== DATA EXCERPT ==

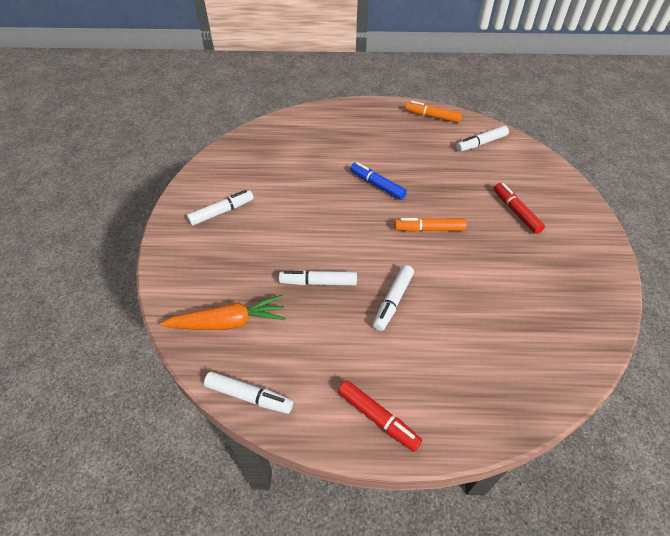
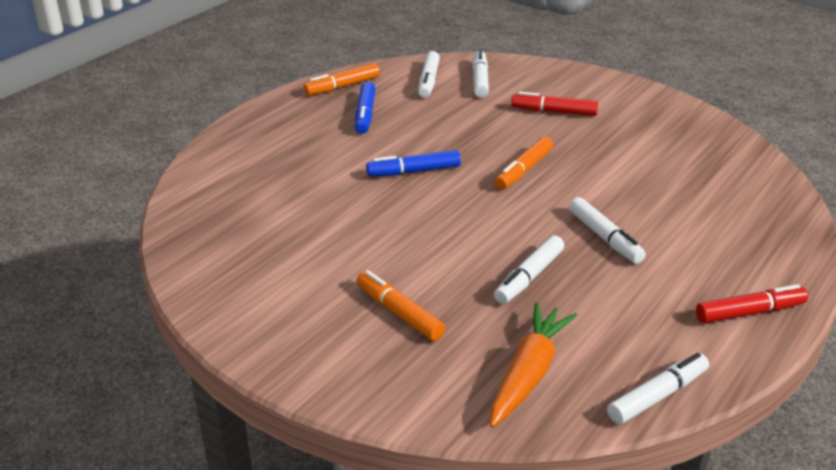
camera: 55 degrees left, 15 degrees down
(222, 212) = (315, 309): white marker -> white marker (480, 80)
(242, 244) = (399, 313): none -> orange marker
(413, 139) = (365, 114): none -> blue marker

===

TASK INSTRUCTIONS — Reproduce the whole listing above character for character; pictures do not belong in it.

ANSWER FOR THIS EXERCISE —
camera: 55 degrees left, 15 degrees down
(222, 212) = (315, 309): white marker -> white marker (480, 80)
(242, 244) = (399, 313): none -> orange marker
(413, 139) = (365, 114): none -> blue marker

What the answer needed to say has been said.